Output only the lines from the one holding "black brick D9:I9" to the end of the data below, please, copied exactly.

═══ Source data

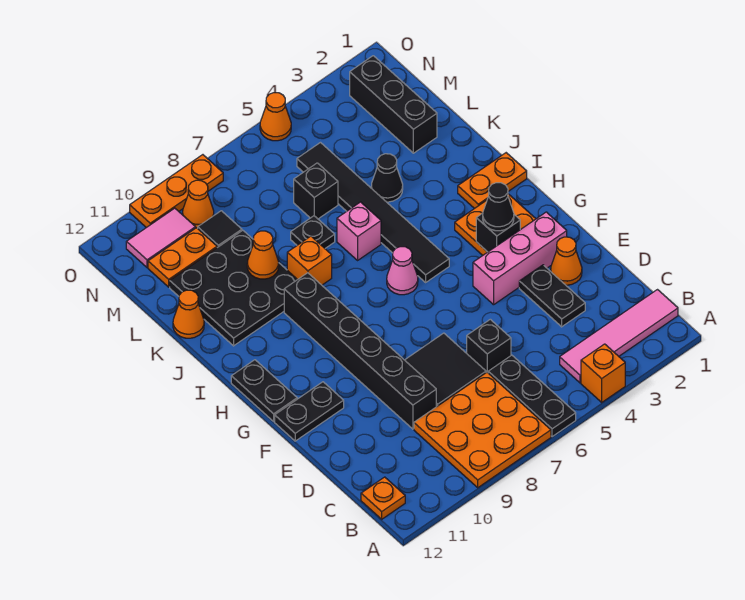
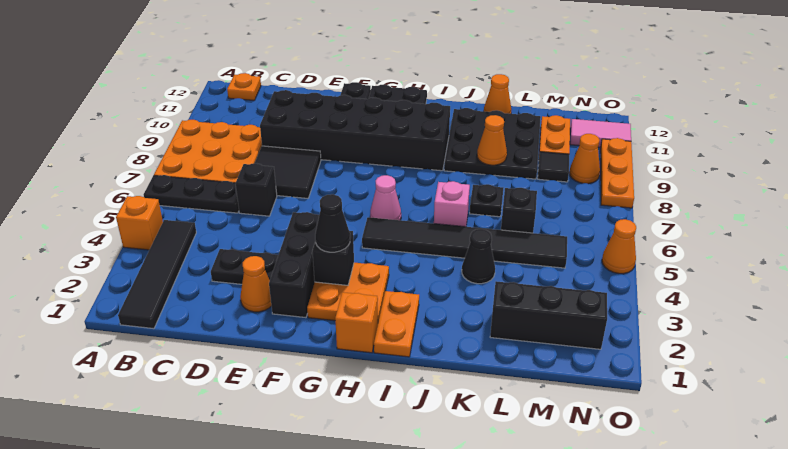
pink tile B1:B4 level 1 -> black tile B1:B4 level 1
black brick D9:I9 level 1 -> black brick D9:I10 level 1
pink brick F2:F4 level 1 -> black brick F2:F4 level 1
orange brick J8 level 1 -> orange brick H1 level 1
pink tile N10:N11 level 1 -> pink tile N11:O11 level 1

══════

- **Result**
black brick D9:I9 level 1 -> black brick D9:I10 level 1
pink brick F2:F4 level 1 -> black brick F2:F4 level 1
orange brick J8 level 1 -> orange brick H1 level 1
pink tile N10:N11 level 1 -> pink tile N11:O11 level 1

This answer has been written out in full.